- _Description of the task_: Without the pictures, print each of the records below exactly as it appears.

- _Provided data_:
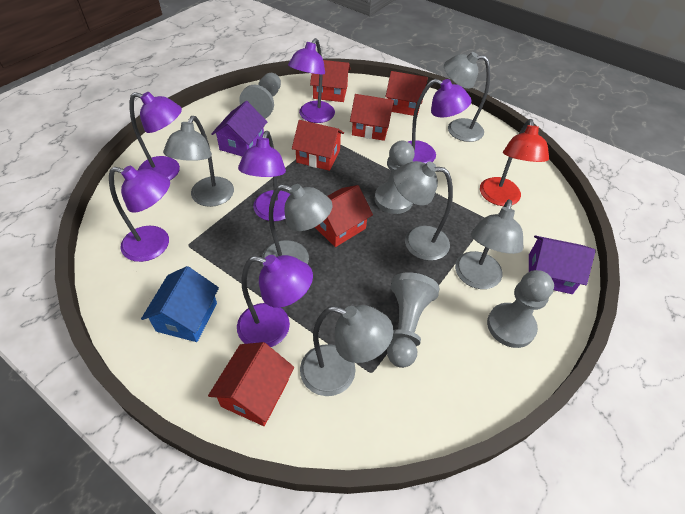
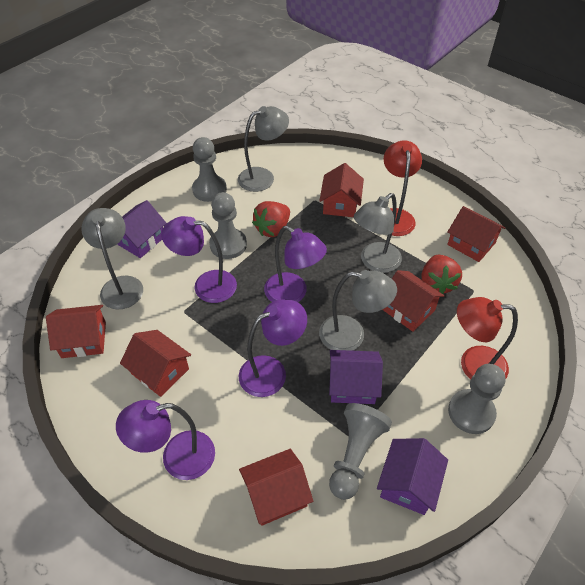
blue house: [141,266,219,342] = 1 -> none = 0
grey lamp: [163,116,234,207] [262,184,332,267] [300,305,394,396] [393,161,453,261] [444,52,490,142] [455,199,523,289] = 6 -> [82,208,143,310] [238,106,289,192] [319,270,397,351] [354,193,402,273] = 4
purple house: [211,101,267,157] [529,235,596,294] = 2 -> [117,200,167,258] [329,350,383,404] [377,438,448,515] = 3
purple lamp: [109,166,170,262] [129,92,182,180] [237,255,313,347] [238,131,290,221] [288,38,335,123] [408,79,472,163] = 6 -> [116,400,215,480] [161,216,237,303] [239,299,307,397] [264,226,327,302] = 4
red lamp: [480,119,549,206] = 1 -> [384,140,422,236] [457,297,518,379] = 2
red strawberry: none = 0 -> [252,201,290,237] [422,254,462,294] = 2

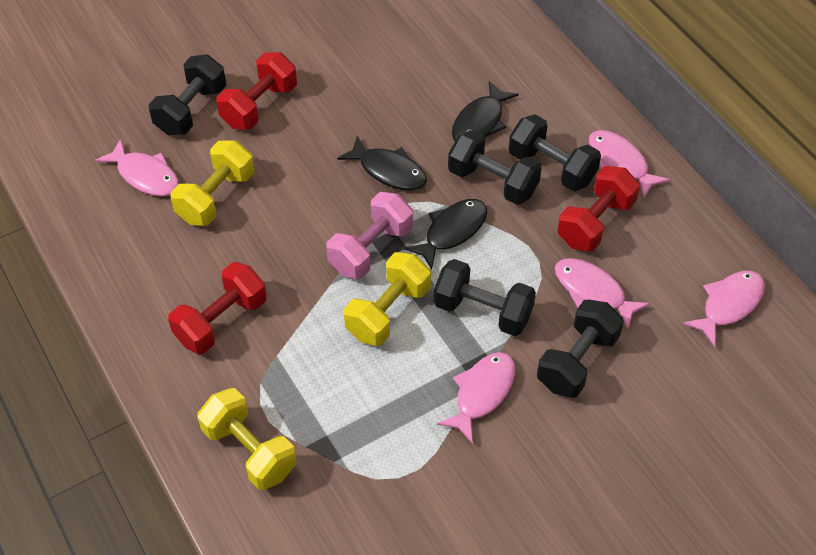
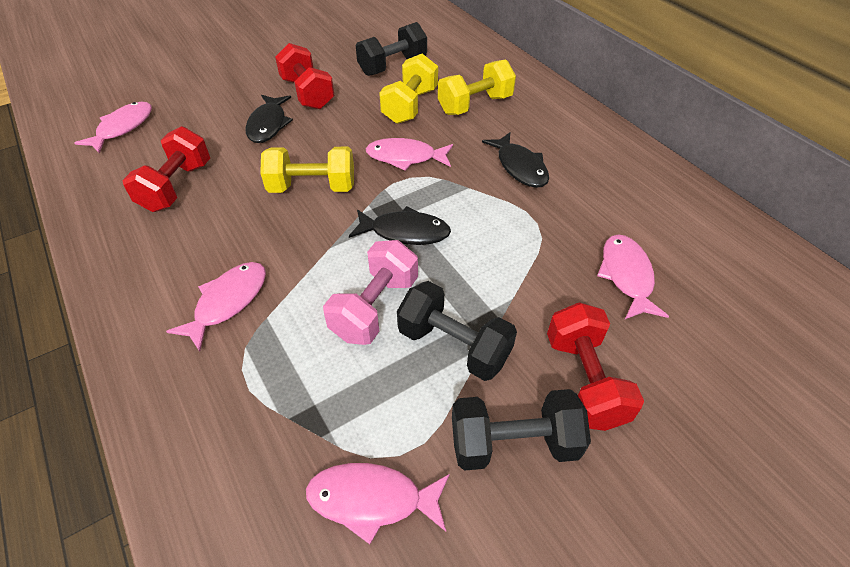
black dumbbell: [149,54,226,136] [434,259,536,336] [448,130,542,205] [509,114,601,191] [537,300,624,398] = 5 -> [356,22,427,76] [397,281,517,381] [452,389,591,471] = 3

- _Answer area_:
blue house: [141,266,219,342] = 1 -> none = 0
grey lamp: [163,116,234,207] [262,184,332,267] [300,305,394,396] [393,161,453,261] [444,52,490,142] [455,199,523,289] = 6 -> [82,208,143,310] [238,106,289,192] [319,270,397,351] [354,193,402,273] = 4
purple house: [211,101,267,157] [529,235,596,294] = 2 -> [117,200,167,258] [329,350,383,404] [377,438,448,515] = 3
purple lamp: [109,166,170,262] [129,92,182,180] [237,255,313,347] [238,131,290,221] [288,38,335,123] [408,79,472,163] = 6 -> [116,400,215,480] [161,216,237,303] [239,299,307,397] [264,226,327,302] = 4
red lamp: [480,119,549,206] = 1 -> [384,140,422,236] [457,297,518,379] = 2
red strawberry: none = 0 -> [252,201,290,237] [422,254,462,294] = 2

black dumbbell: [149,54,226,136] [434,259,536,336] [448,130,542,205] [509,114,601,191] [537,300,624,398] = 5 -> [356,22,427,76] [397,281,517,381] [452,389,591,471] = 3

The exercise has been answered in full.